__Task objective__: Copy out each entry below verbatim, skipping the images.

__Data provided__:
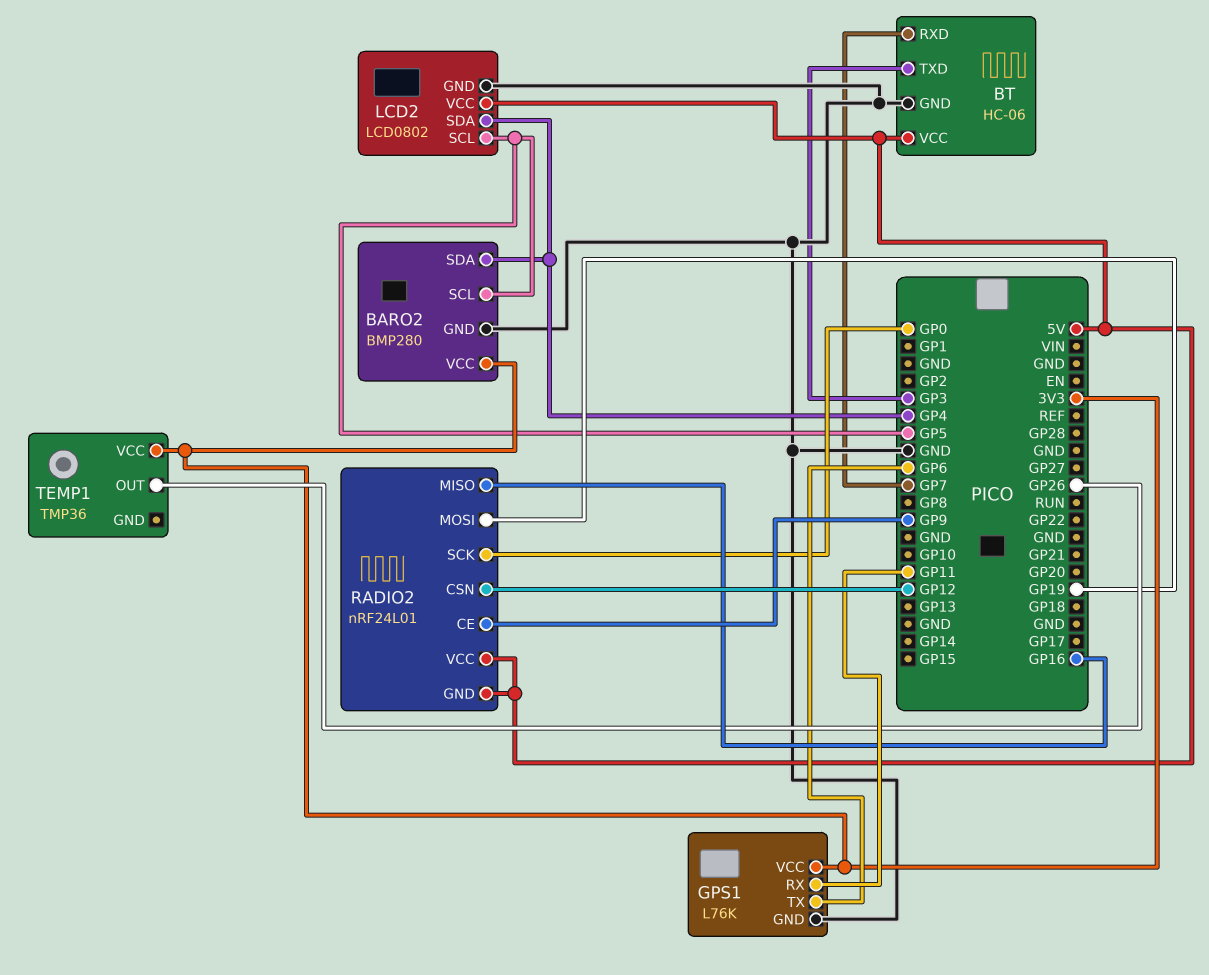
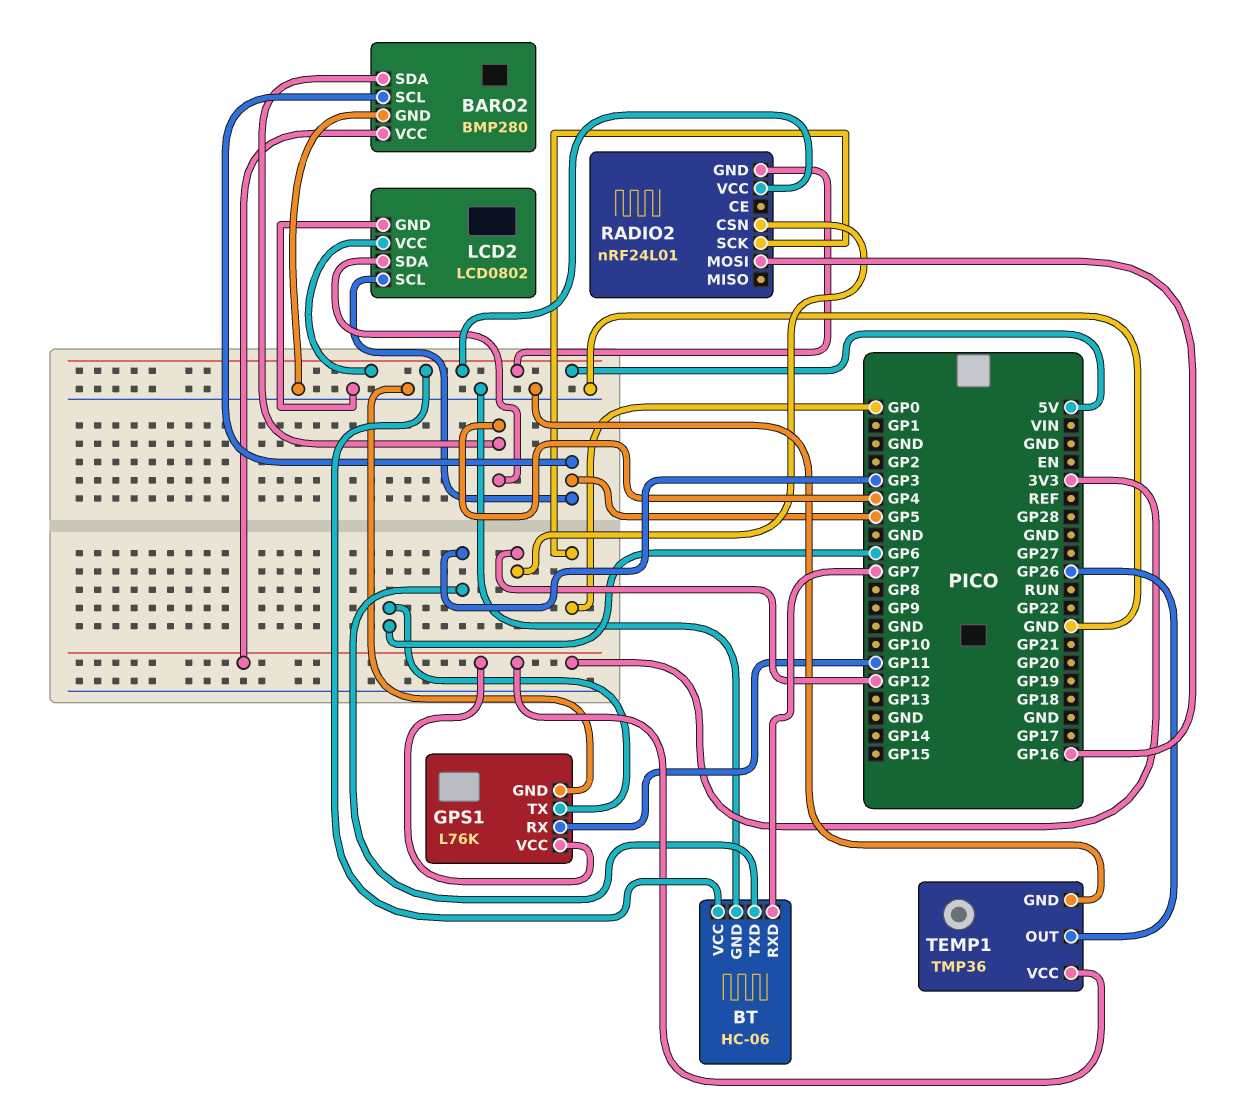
RADIO2 pin CE: GP9 -> none
RADIO2 pin MISO: GP16 -> none
RADIO2 pin MOSI: GP19 -> GP16
TEMP1 pin GND: none -> GND

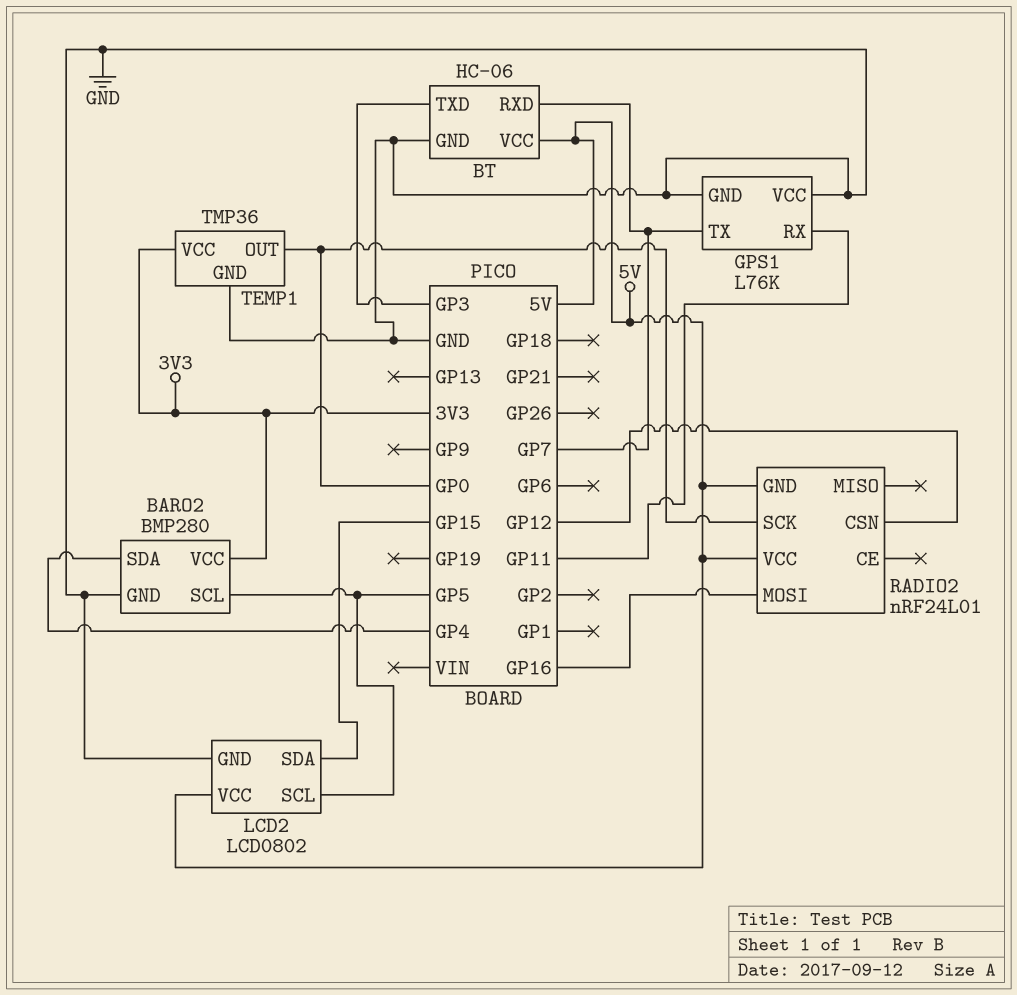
GPS1 pin TX: GP6 -> GP7
GPS1 pin VCC: 3V3 -> GND
LCD2 pin SDA: GP4 -> GP15
TEMP1 pin OUT: GP26 -> GP0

__Response area__:
RADIO2 pin CE: GP9 -> none
RADIO2 pin MISO: GP16 -> none
RADIO2 pin MOSI: GP19 -> GP16
TEMP1 pin GND: none -> GND

GPS1 pin TX: GP6 -> GP7
GPS1 pin VCC: 3V3 -> GND
LCD2 pin SDA: GP4 -> GP15
TEMP1 pin OUT: GP26 -> GP0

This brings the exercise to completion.